* **EXERCISE BRIEF**
Starting from the line in which "red scissors [456,184,483,224]" appears, output every line down to the last line of the data below, exactly and without anything more.

* **RECORDS SUPPLIED**
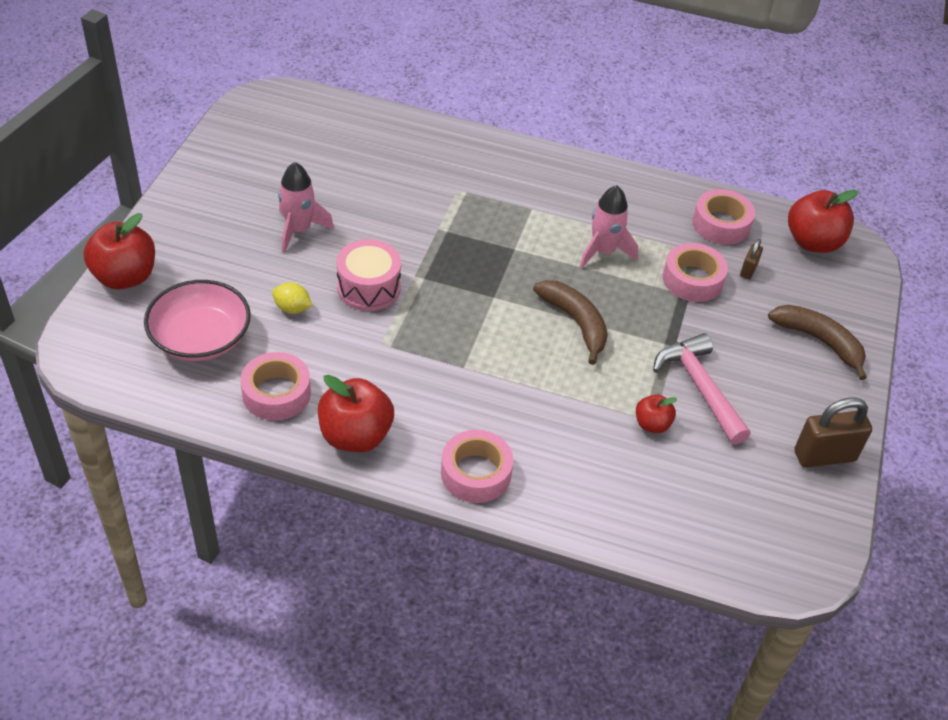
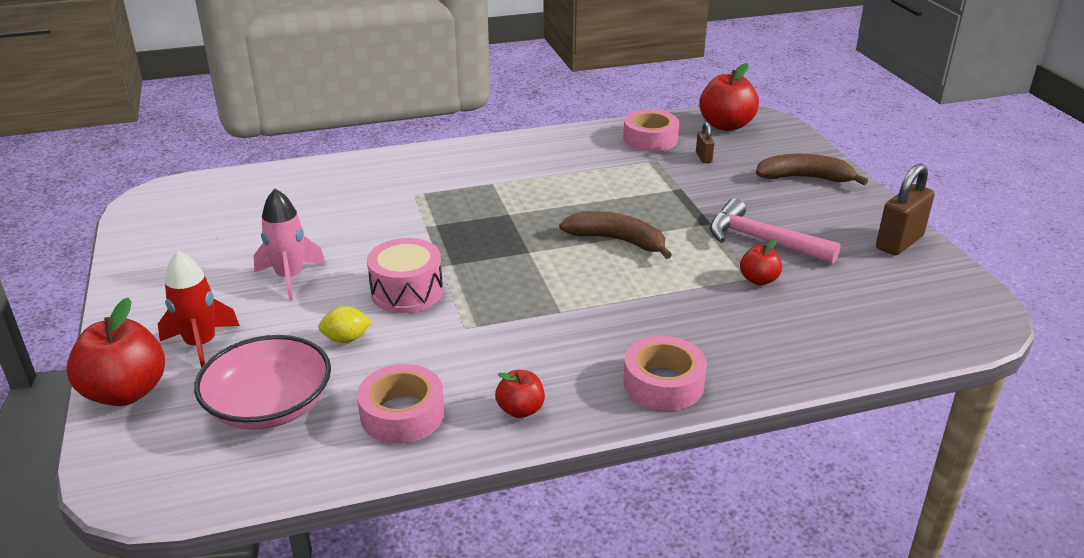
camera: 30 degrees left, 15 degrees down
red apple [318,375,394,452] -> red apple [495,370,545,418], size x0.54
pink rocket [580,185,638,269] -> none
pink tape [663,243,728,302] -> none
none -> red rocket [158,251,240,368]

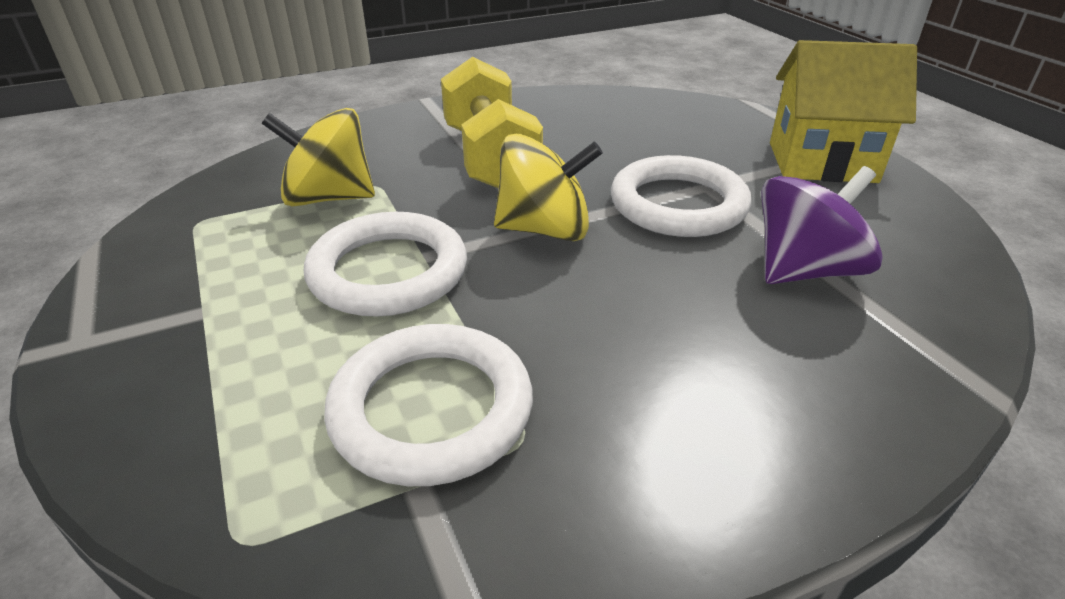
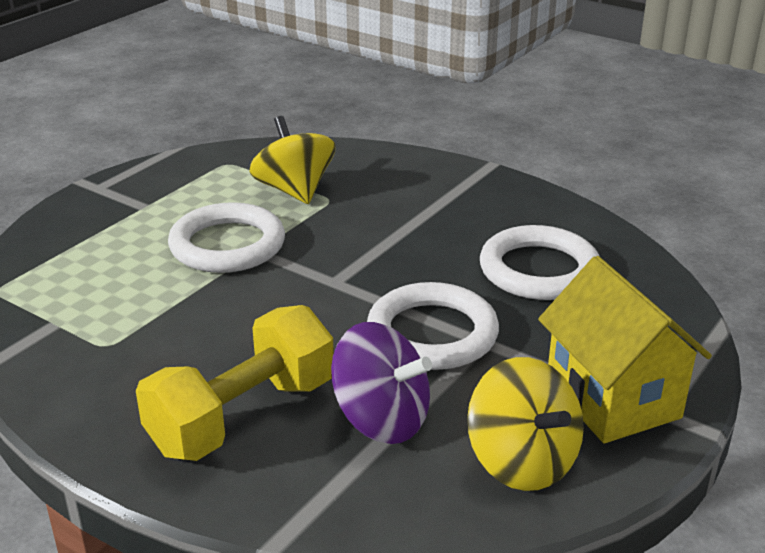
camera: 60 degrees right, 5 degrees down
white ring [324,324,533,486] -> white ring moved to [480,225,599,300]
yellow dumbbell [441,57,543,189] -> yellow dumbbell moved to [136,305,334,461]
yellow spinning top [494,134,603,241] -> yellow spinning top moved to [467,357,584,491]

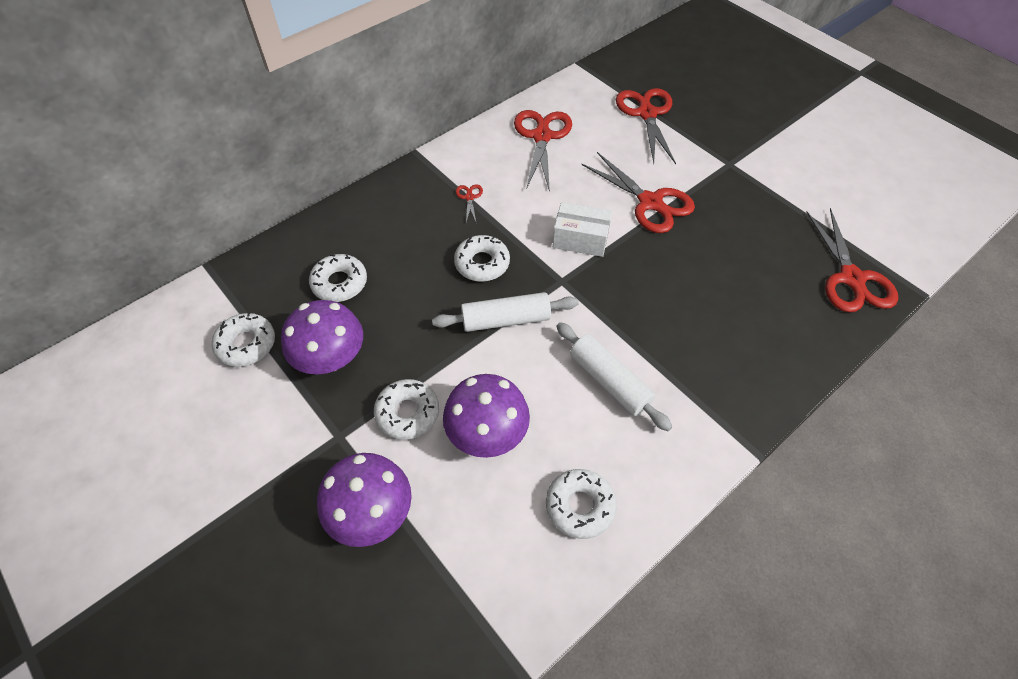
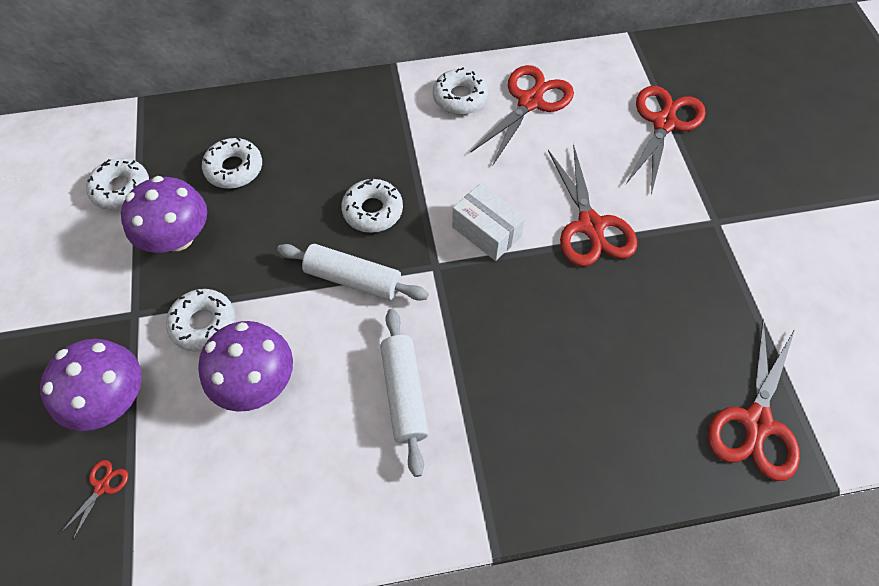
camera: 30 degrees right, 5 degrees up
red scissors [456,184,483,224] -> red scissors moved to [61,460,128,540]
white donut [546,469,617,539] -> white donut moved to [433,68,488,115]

* **WRITTEN SOLUTION**
red scissors [456,184,483,224] -> red scissors moved to [61,460,128,540]
white donut [546,469,617,539] -> white donut moved to [433,68,488,115]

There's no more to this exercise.